_HOW TO COMPLETE THIS TASK_
Return, exactly as written, the line containing "SPINNING TOP (2nd" and every line after it to the end of the records below, with no pictures.

(Saved data entries)
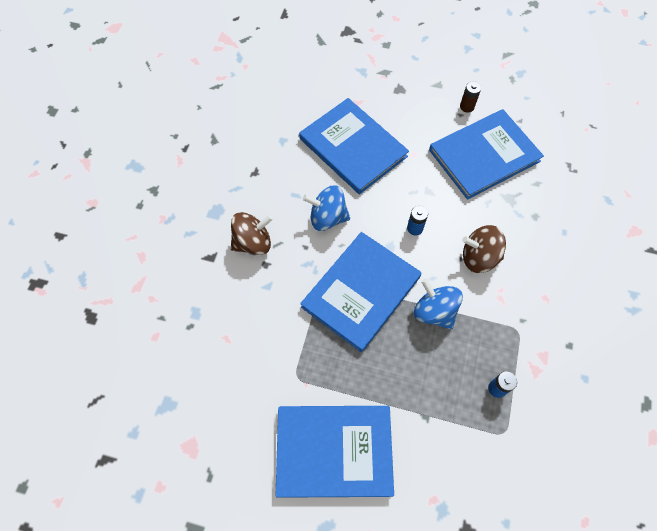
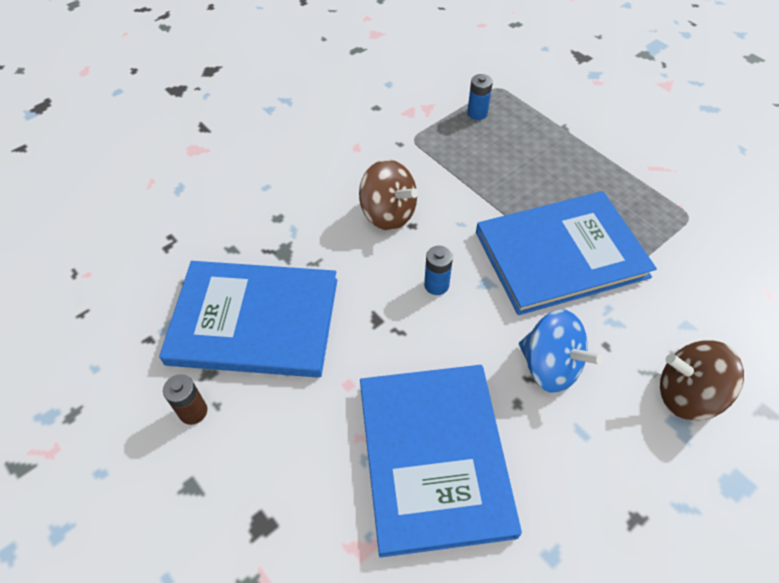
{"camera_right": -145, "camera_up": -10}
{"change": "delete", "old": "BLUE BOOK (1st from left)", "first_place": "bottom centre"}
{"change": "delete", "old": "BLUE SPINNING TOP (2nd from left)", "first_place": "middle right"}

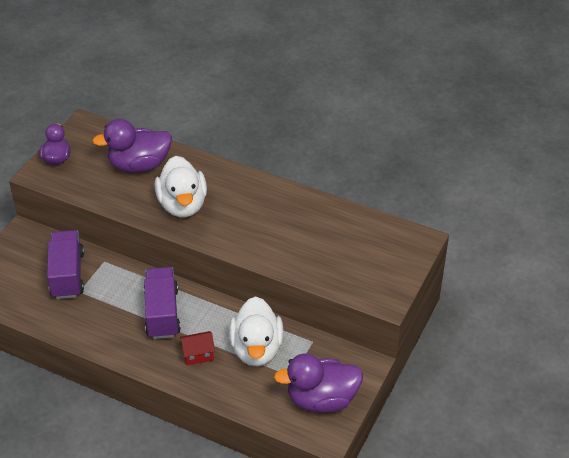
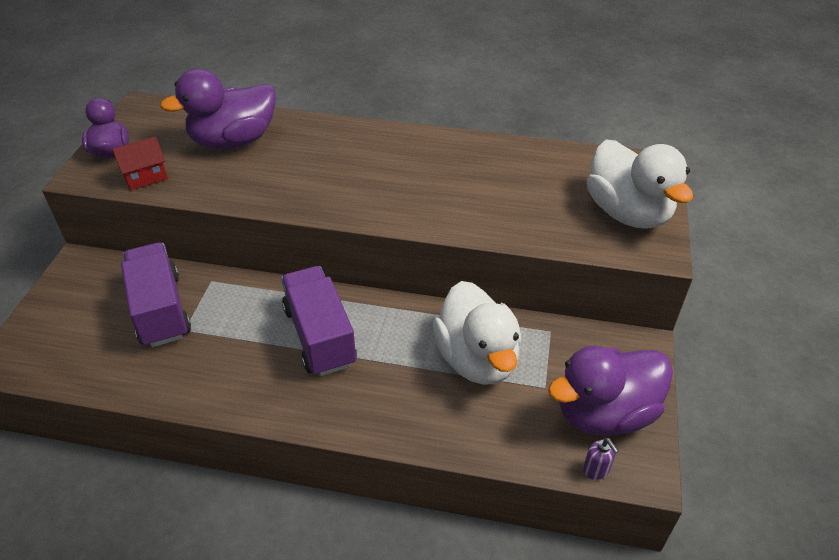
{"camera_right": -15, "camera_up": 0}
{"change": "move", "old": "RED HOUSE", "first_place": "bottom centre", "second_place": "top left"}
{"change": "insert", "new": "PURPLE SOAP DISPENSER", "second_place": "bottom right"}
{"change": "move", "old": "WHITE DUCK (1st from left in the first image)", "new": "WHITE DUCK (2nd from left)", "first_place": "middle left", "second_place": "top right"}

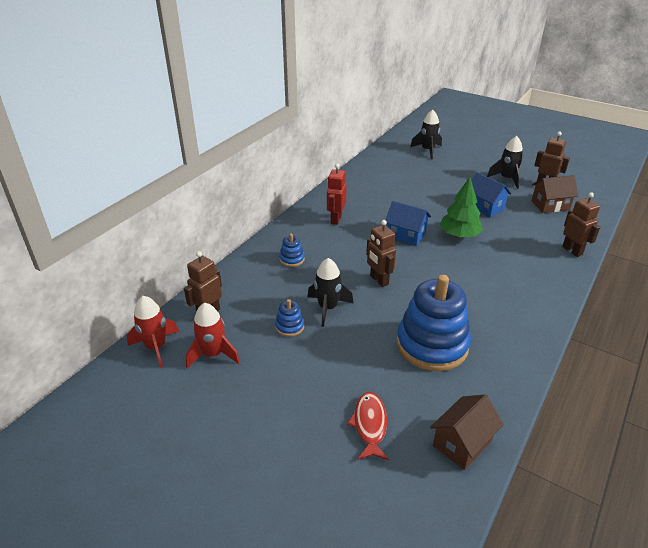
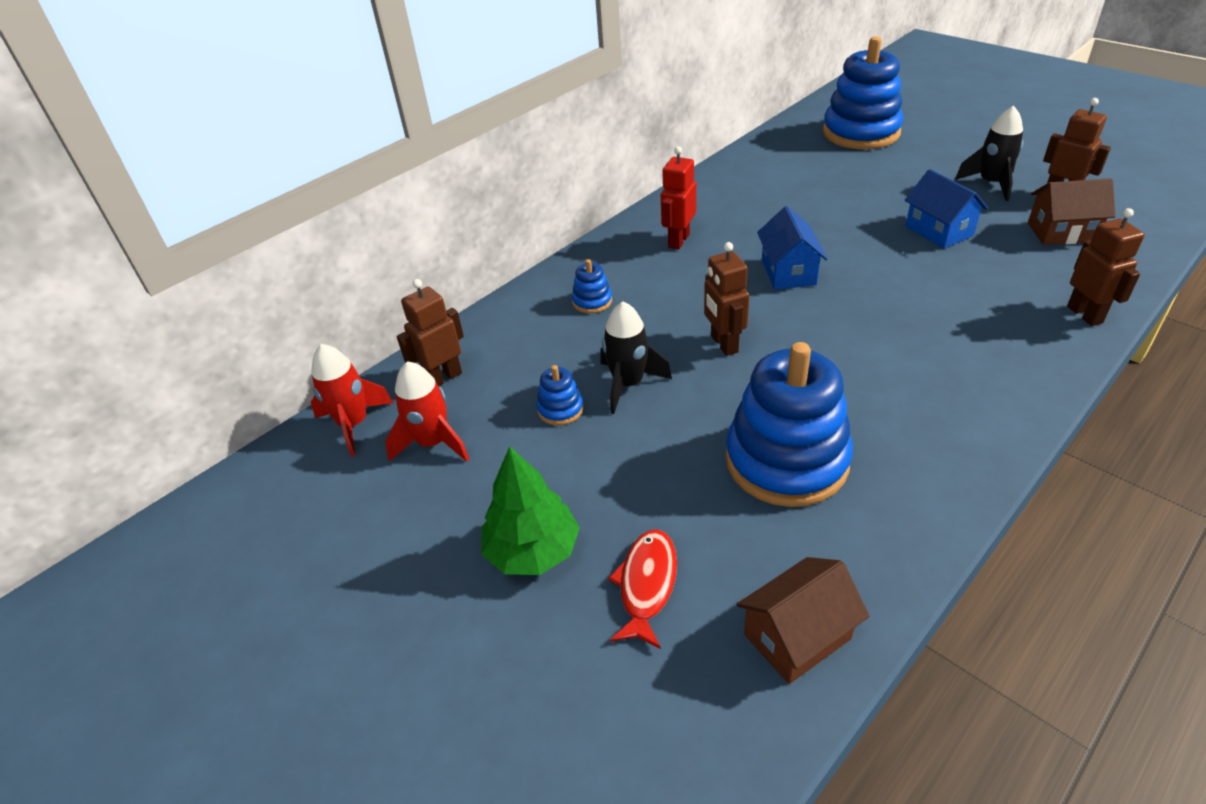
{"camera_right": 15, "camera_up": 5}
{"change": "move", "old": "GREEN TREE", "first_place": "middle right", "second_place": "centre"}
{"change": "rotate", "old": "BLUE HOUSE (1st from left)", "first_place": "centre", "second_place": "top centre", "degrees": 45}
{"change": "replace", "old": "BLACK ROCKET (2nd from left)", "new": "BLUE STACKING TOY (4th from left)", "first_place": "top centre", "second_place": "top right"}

_EXERCISE RESPONSE_
{"change": "delete", "old": "BLUE SPINNING TOP (2nd from left)", "first_place": "middle right"}

{"camera_right": -15, "camera_up": 0}
{"change": "move", "old": "RED HOUSE", "first_place": "bottom centre", "second_place": "top left"}
{"change": "insert", "new": "PURPLE SOAP DISPENSER", "second_place": "bottom right"}
{"change": "move", "old": "WHITE DUCK (1st from left in the first image)", "new": "WHITE DUCK (2nd from left)", "first_place": "middle left", "second_place": "top right"}

{"camera_right": 15, "camera_up": 5}
{"change": "move", "old": "GREEN TREE", "first_place": "middle right", "second_place": "centre"}
{"change": "rotate", "old": "BLUE HOUSE (1st from left)", "first_place": "centre", "second_place": "top centre", "degrees": 45}
{"change": "replace", "old": "BLACK ROCKET (2nd from left)", "new": "BLUE STACKING TOY (4th from left)", "first_place": "top centre", "second_place": "top right"}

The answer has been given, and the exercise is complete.